For each line of the data below that holds "moved", copy the line.
╭─ MATERIAL SUPPLIED
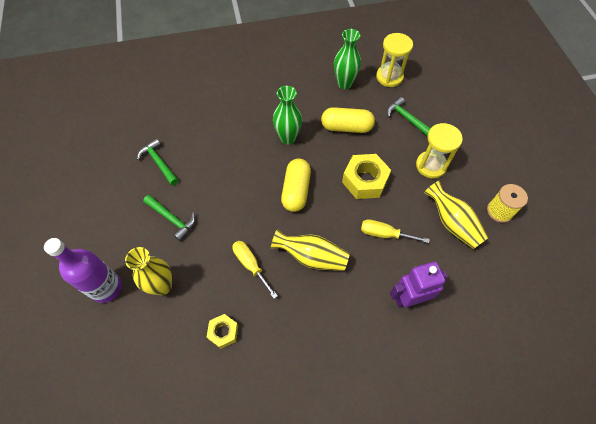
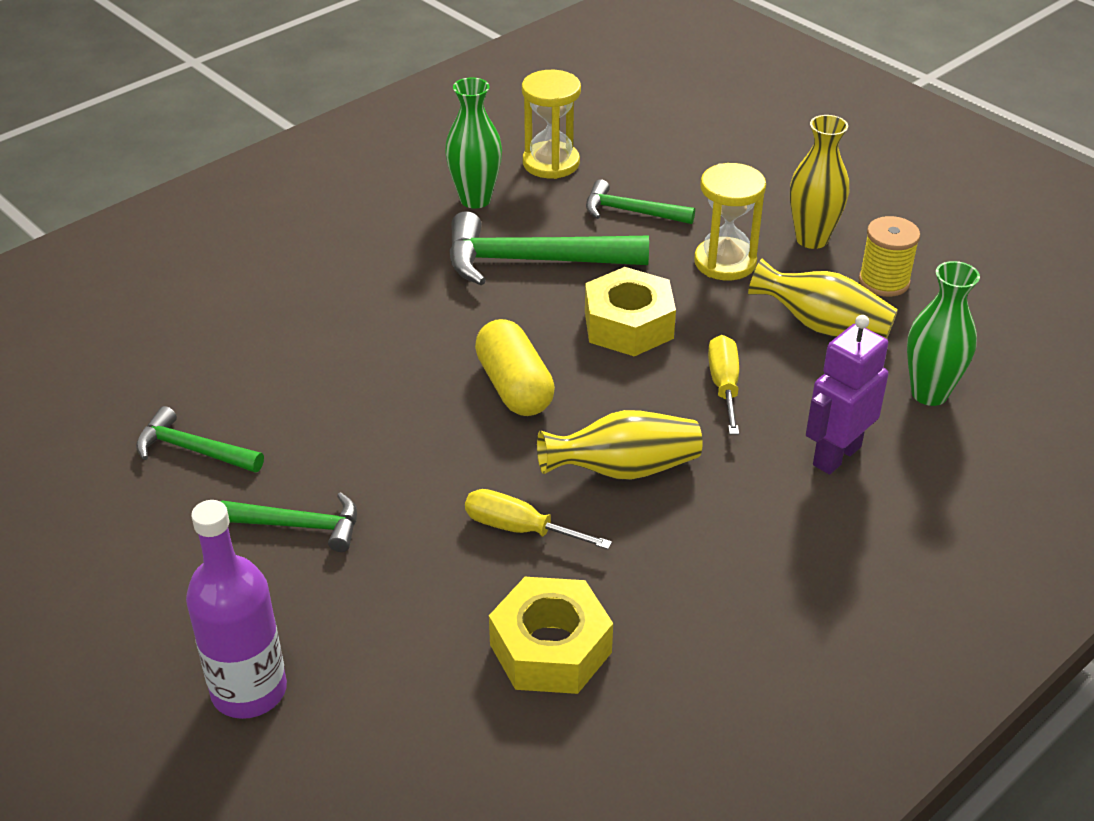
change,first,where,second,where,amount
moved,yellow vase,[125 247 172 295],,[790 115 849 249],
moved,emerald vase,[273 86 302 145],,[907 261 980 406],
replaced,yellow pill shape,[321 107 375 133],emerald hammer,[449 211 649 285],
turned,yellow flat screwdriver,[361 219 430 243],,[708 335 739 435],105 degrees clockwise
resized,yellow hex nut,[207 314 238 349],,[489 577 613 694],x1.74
╰─
→ **EXERCISE SOLUTION**:
moved,yellow vase,[125 247 172 295],,[790 115 849 249],
moved,emerald vase,[273 86 302 145],,[907 261 980 406],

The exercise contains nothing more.